> _RECORDS PROVIDED_:
- Opening Delimiter -

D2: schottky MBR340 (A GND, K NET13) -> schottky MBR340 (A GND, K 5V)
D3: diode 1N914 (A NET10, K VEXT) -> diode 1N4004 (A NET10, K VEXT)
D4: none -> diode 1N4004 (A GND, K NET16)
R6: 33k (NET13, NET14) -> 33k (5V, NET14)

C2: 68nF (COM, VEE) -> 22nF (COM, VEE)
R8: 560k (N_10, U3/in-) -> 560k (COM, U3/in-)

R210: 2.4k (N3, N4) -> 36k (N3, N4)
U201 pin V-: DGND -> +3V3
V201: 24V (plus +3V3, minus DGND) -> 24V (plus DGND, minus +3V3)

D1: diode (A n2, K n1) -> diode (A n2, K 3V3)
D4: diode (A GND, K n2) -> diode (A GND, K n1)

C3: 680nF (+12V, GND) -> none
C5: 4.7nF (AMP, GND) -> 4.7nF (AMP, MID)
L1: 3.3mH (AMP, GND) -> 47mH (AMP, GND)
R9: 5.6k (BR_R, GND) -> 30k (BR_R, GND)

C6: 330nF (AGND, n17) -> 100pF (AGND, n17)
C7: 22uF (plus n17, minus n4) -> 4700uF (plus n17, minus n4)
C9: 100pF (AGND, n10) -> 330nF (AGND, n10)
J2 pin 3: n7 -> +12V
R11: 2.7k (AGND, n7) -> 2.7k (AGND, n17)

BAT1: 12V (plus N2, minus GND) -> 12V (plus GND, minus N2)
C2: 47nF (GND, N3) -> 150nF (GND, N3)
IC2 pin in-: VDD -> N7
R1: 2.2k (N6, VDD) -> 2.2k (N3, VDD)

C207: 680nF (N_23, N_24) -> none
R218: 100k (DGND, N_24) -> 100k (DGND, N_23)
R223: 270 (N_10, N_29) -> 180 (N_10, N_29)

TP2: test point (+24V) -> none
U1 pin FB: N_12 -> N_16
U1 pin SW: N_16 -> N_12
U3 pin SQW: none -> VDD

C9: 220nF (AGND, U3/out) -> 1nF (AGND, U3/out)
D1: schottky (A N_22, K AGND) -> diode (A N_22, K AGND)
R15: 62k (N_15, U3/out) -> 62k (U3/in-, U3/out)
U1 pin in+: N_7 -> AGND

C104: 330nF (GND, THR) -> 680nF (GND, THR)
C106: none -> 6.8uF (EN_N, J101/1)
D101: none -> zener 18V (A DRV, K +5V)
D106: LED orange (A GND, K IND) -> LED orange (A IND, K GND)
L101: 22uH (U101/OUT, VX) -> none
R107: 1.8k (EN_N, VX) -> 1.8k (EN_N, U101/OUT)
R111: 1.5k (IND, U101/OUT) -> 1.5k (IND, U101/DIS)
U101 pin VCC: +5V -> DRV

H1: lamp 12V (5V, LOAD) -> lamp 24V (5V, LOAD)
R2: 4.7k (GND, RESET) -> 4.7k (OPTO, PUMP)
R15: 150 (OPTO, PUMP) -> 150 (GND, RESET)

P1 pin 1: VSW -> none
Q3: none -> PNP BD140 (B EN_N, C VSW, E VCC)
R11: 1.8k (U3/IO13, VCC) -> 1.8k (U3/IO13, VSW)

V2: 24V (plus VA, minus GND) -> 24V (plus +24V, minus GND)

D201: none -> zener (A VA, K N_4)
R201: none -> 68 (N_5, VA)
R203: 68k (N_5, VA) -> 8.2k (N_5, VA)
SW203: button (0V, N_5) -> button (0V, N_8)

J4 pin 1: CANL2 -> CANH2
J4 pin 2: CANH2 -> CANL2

- Closing Delimiter -

What this exercise asks for is an exact copy of all the records.

> _TASK OUTPUT_:
D2: schottky MBR340 (A GND, K NET13) -> schottky MBR340 (A GND, K 5V)
D3: diode 1N914 (A NET10, K VEXT) -> diode 1N4004 (A NET10, K VEXT)
D4: none -> diode 1N4004 (A GND, K NET16)
R6: 33k (NET13, NET14) -> 33k (5V, NET14)

C2: 68nF (COM, VEE) -> 22nF (COM, VEE)
R8: 560k (N_10, U3/in-) -> 560k (COM, U3/in-)

R210: 2.4k (N3, N4) -> 36k (N3, N4)
U201 pin V-: DGND -> +3V3
V201: 24V (plus +3V3, minus DGND) -> 24V (plus DGND, minus +3V3)

D1: diode (A n2, K n1) -> diode (A n2, K 3V3)
D4: diode (A GND, K n2) -> diode (A GND, K n1)

C3: 680nF (+12V, GND) -> none
C5: 4.7nF (AMP, GND) -> 4.7nF (AMP, MID)
L1: 3.3mH (AMP, GND) -> 47mH (AMP, GND)
R9: 5.6k (BR_R, GND) -> 30k (BR_R, GND)

C6: 330nF (AGND, n17) -> 100pF (AGND, n17)
C7: 22uF (plus n17, minus n4) -> 4700uF (plus n17, minus n4)
C9: 100pF (AGND, n10) -> 330nF (AGND, n10)
J2 pin 3: n7 -> +12V
R11: 2.7k (AGND, n7) -> 2.7k (AGND, n17)

BAT1: 12V (plus N2, minus GND) -> 12V (plus GND, minus N2)
C2: 47nF (GND, N3) -> 150nF (GND, N3)
IC2 pin in-: VDD -> N7
R1: 2.2k (N6, VDD) -> 2.2k (N3, VDD)

C207: 680nF (N_23, N_24) -> none
R218: 100k (DGND, N_24) -> 100k (DGND, N_23)
R223: 270 (N_10, N_29) -> 180 (N_10, N_29)

TP2: test point (+24V) -> none
U1 pin FB: N_12 -> N_16
U1 pin SW: N_16 -> N_12
U3 pin SQW: none -> VDD

C9: 220nF (AGND, U3/out) -> 1nF (AGND, U3/out)
D1: schottky (A N_22, K AGND) -> diode (A N_22, K AGND)
R15: 62k (N_15, U3/out) -> 62k (U3/in-, U3/out)
U1 pin in+: N_7 -> AGND

C104: 330nF (GND, THR) -> 680nF (GND, THR)
C106: none -> 6.8uF (EN_N, J101/1)
D101: none -> zener 18V (A DRV, K +5V)
D106: LED orange (A GND, K IND) -> LED orange (A IND, K GND)
L101: 22uH (U101/OUT, VX) -> none
R107: 1.8k (EN_N, VX) -> 1.8k (EN_N, U101/OUT)
R111: 1.5k (IND, U101/OUT) -> 1.5k (IND, U101/DIS)
U101 pin VCC: +5V -> DRV

H1: lamp 12V (5V, LOAD) -> lamp 24V (5V, LOAD)
R2: 4.7k (GND, RESET) -> 4.7k (OPTO, PUMP)
R15: 150 (OPTO, PUMP) -> 150 (GND, RESET)

P1 pin 1: VSW -> none
Q3: none -> PNP BD140 (B EN_N, C VSW, E VCC)
R11: 1.8k (U3/IO13, VCC) -> 1.8k (U3/IO13, VSW)

V2: 24V (plus VA, minus GND) -> 24V (plus +24V, minus GND)

D201: none -> zener (A VA, K N_4)
R201: none -> 68 (N_5, VA)
R203: 68k (N_5, VA) -> 8.2k (N_5, VA)
SW203: button (0V, N_5) -> button (0V, N_8)

J4 pin 1: CANL2 -> CANH2
J4 pin 2: CANH2 -> CANL2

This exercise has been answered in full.